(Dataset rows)
============
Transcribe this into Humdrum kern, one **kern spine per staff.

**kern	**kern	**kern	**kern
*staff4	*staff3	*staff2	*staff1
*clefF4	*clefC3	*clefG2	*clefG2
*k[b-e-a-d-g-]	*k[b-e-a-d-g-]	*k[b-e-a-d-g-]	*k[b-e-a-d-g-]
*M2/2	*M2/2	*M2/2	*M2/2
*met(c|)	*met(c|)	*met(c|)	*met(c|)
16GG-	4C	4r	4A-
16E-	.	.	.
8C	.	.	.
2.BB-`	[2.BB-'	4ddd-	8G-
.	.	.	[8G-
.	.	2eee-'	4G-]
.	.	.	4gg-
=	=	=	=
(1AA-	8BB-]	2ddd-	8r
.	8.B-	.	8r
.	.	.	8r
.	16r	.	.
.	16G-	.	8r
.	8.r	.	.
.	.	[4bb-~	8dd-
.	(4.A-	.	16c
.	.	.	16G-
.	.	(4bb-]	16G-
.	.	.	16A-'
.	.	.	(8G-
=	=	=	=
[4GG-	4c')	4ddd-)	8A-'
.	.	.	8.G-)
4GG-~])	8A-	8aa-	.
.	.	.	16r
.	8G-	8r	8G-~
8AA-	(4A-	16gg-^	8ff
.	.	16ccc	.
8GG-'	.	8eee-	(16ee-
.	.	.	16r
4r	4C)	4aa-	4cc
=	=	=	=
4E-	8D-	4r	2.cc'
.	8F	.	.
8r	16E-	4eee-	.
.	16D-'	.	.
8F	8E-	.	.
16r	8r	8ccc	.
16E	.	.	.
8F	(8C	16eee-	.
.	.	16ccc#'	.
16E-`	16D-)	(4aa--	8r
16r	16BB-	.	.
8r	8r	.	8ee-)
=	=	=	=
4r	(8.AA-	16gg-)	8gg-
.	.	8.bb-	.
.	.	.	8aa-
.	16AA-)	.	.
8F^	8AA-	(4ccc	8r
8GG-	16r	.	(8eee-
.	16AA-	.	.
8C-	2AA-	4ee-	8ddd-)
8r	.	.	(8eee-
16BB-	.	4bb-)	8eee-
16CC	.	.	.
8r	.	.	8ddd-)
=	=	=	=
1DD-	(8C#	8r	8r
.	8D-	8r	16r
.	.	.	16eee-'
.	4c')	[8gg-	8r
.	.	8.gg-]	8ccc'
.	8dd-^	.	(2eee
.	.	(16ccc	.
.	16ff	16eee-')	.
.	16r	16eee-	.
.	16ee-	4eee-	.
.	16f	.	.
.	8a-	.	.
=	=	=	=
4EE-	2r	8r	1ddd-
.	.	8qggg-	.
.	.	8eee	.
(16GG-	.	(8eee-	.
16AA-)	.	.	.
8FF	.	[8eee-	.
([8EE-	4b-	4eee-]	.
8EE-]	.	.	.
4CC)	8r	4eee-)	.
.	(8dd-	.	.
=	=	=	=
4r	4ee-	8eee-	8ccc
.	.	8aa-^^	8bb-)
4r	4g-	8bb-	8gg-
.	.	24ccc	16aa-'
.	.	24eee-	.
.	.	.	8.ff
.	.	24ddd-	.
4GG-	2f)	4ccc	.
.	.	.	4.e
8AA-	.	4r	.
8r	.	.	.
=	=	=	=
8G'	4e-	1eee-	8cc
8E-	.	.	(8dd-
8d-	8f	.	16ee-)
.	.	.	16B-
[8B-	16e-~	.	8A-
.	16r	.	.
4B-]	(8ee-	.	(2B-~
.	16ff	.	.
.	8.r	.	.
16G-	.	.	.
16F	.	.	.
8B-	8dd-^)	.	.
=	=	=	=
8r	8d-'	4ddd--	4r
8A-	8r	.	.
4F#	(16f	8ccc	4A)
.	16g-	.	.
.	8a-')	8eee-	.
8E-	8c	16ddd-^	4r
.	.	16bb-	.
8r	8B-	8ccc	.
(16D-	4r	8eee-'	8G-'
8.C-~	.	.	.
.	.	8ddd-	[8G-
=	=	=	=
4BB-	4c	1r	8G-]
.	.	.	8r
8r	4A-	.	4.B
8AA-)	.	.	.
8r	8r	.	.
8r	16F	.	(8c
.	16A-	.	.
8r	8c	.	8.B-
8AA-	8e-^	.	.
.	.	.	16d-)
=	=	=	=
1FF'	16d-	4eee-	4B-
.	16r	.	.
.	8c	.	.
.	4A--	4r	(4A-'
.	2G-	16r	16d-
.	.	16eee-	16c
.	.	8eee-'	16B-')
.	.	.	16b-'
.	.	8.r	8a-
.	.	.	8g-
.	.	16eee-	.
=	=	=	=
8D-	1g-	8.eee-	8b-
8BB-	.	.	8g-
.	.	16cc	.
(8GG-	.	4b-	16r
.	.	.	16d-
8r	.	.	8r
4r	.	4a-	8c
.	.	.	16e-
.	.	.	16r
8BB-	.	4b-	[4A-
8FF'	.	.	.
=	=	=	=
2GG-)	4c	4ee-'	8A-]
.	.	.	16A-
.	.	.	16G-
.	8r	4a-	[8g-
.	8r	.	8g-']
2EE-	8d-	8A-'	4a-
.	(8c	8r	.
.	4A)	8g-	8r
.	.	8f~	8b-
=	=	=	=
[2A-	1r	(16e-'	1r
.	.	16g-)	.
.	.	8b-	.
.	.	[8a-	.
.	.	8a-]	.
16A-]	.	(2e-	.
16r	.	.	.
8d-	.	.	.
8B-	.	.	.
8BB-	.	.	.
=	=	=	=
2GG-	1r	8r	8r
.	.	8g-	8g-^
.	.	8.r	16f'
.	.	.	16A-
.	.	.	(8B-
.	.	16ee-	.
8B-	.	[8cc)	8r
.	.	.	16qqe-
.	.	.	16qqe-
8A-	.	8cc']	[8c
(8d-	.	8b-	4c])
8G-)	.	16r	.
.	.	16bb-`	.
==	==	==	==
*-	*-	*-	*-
============
### WORK TO DO:
Pick out every line in the rows above that contains the string "kern", and copy each one in full.

### EXERCISE ANSWER:
Transcribe this into Humdrum kern, one **kern spine per staff.
**kern	**kern	**kern	**kern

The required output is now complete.